For the entries below, return every line from the top through the line with "(369, 370) = (385, 129): black" exactly as it stands, omitting pictures.

=== Section Start ===

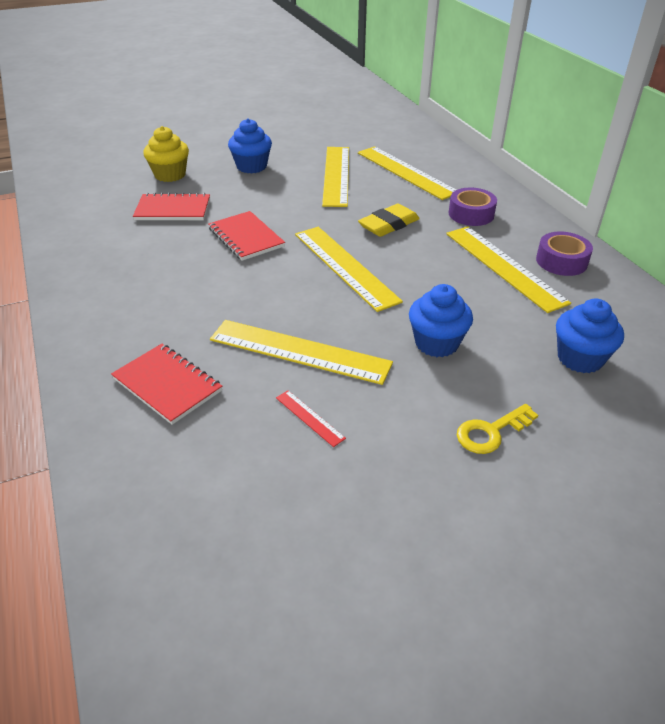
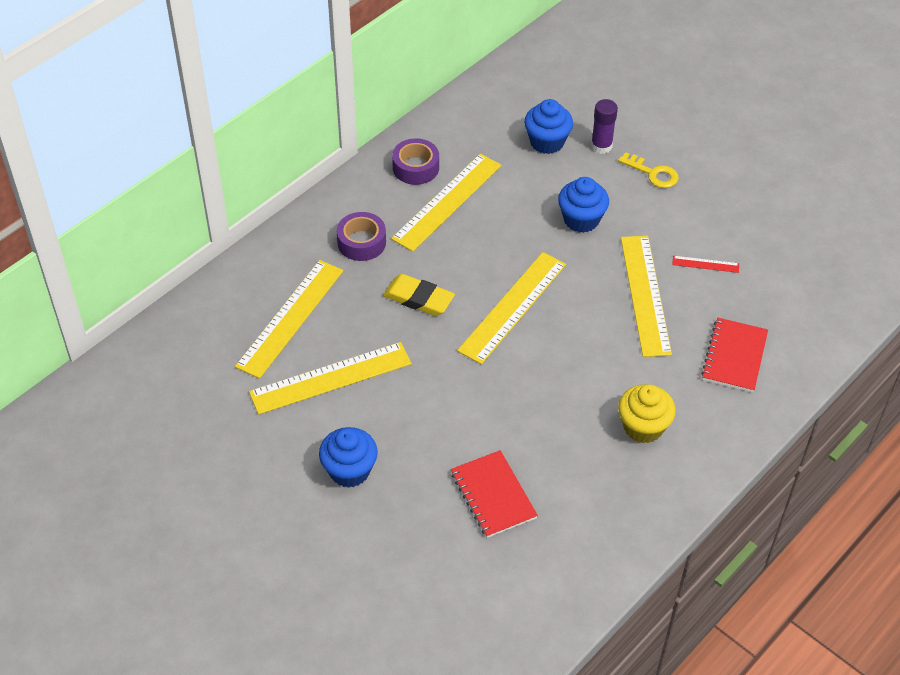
camera: 115 degrees left, 10 degrees up
(170, 175) = (415, 546): yellow cupcake -> yellow cupcake (643, 427)
(246, 237) = (509, 402): red notebook -> none
(309, 417) = (705, 264): red ruler -> red ruler turned 75 degrees clockwise
(560, 402) = (601, 146): none -> purple glue stick

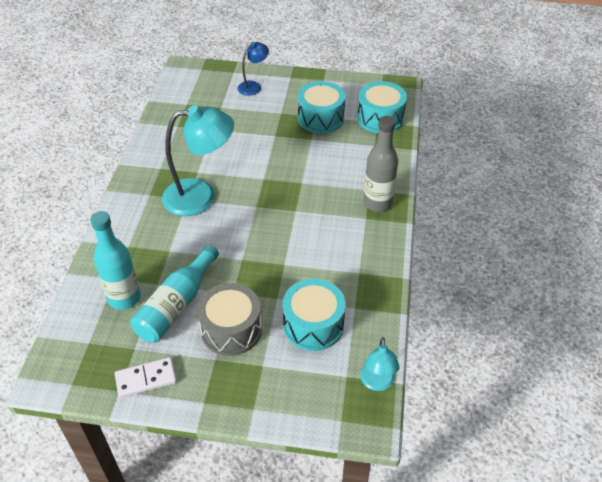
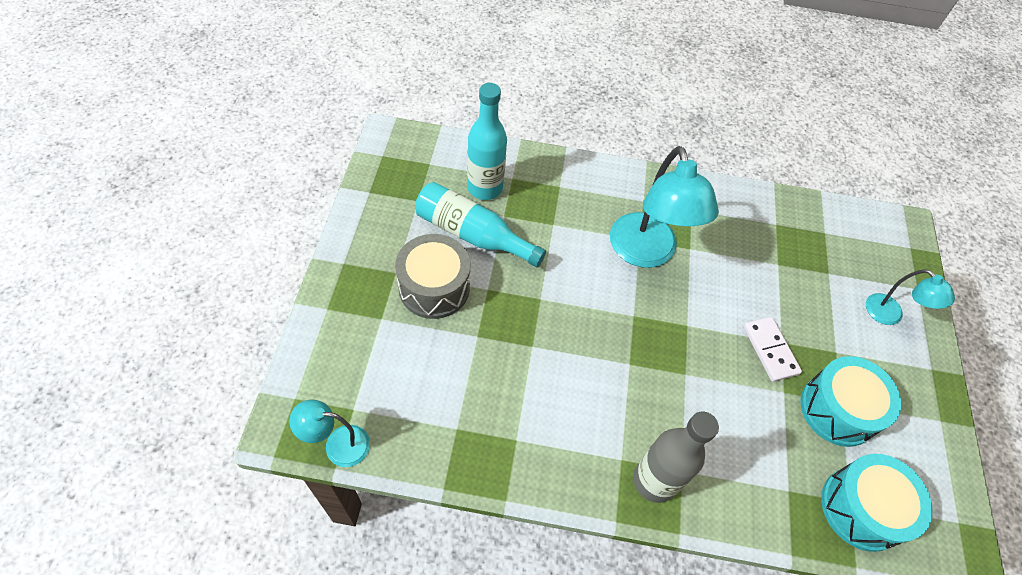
camera: 85 degrees right, 10 degrees up
(146, 379) = (379, 212): white domino -> white domino (770, 350)
(253, 86) = (890, 315): blue lamp -> turquoise lamp
(313, 325) = (433, 375): turquoise drum -> none

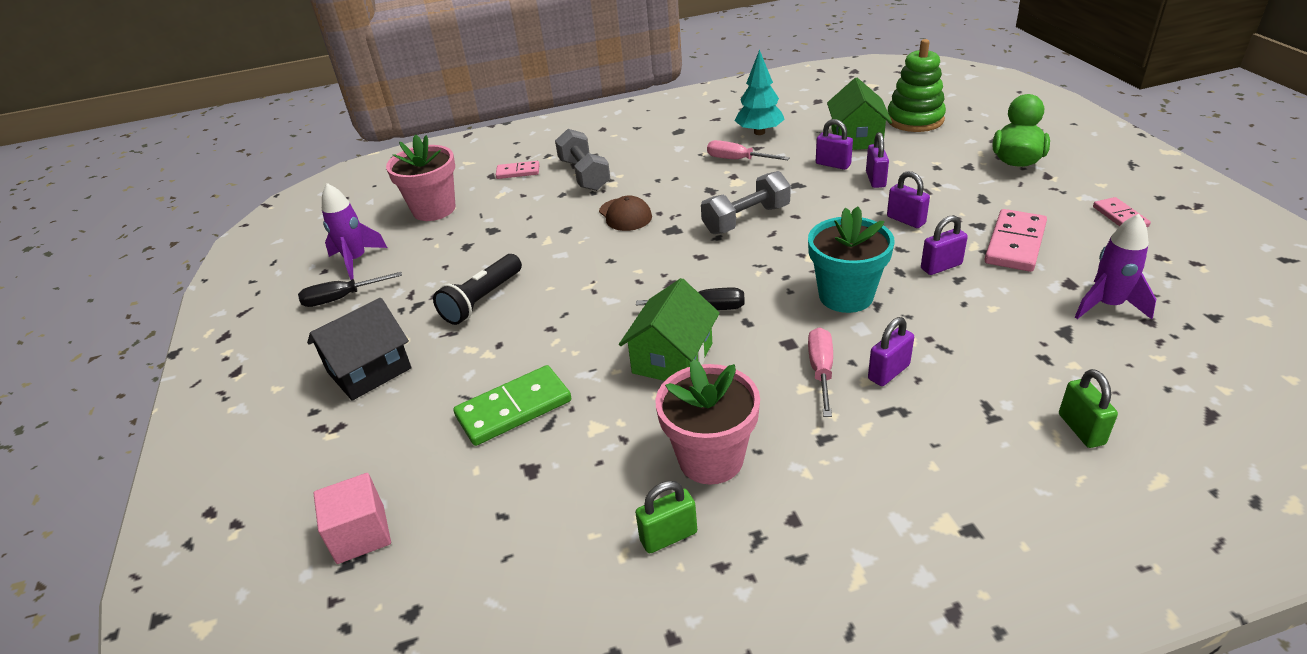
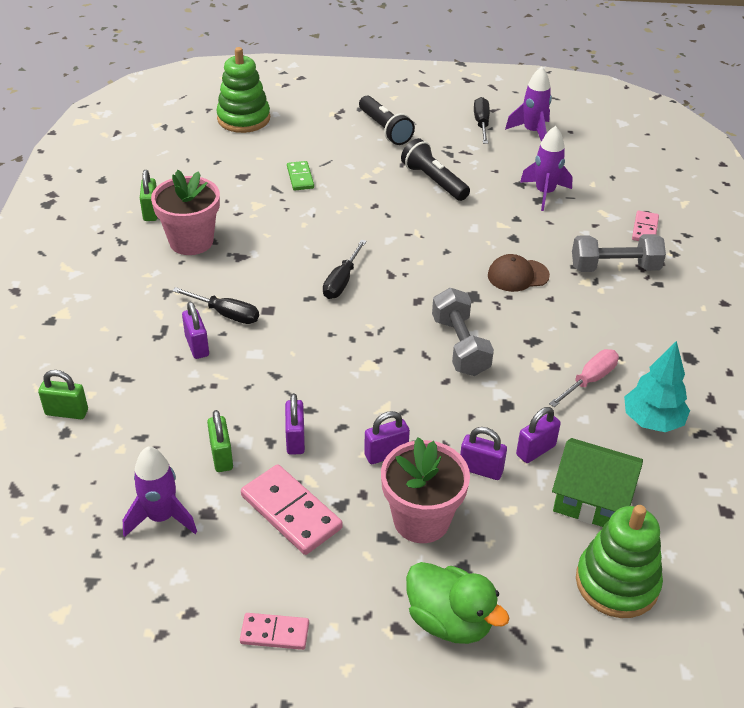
camera: 105 degrees right, 5 degrees up
(361, 534) = (243, 118): pink cube -> green stacking toy
(369, 370) = (385, 129): black house -> black flashlight
(434, 209) = (595, 174): pink flower pot -> pink flower pot (421, 520)
(479, 229) = (544, 193): none -> purple rocket
(514, 409) = (300, 177): green domino -> green domino, size x0.59
(672, 358) = (296, 251): green house -> none
(821, 370) = (227, 314): pink screwdriver -> black screwdriver
(846, 296) = (299, 362): turquoise flower pot -> none
(1006, 299) = (221, 456): none -> green padlock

=== Section End ===

### Exercise output
camera: 115 degrees left, 10 degrees up
(170, 175) = (415, 546): yellow cupcake -> yellow cupcake (643, 427)
(246, 237) = (509, 402): red notebook -> none
(309, 417) = (705, 264): red ruler -> red ruler turned 75 degrees clockwise
(560, 402) = (601, 146): none -> purple glue stick

camera: 85 degrees right, 10 degrees up
(146, 379) = (379, 212): white domino -> white domino (770, 350)
(253, 86) = (890, 315): blue lamp -> turquoise lamp
(313, 325) = (433, 375): turquoise drum -> none

camera: 105 degrees right, 5 degrees up
(361, 534) = (243, 118): pink cube -> green stacking toy
(369, 370) = (385, 129): black house -> black flashlight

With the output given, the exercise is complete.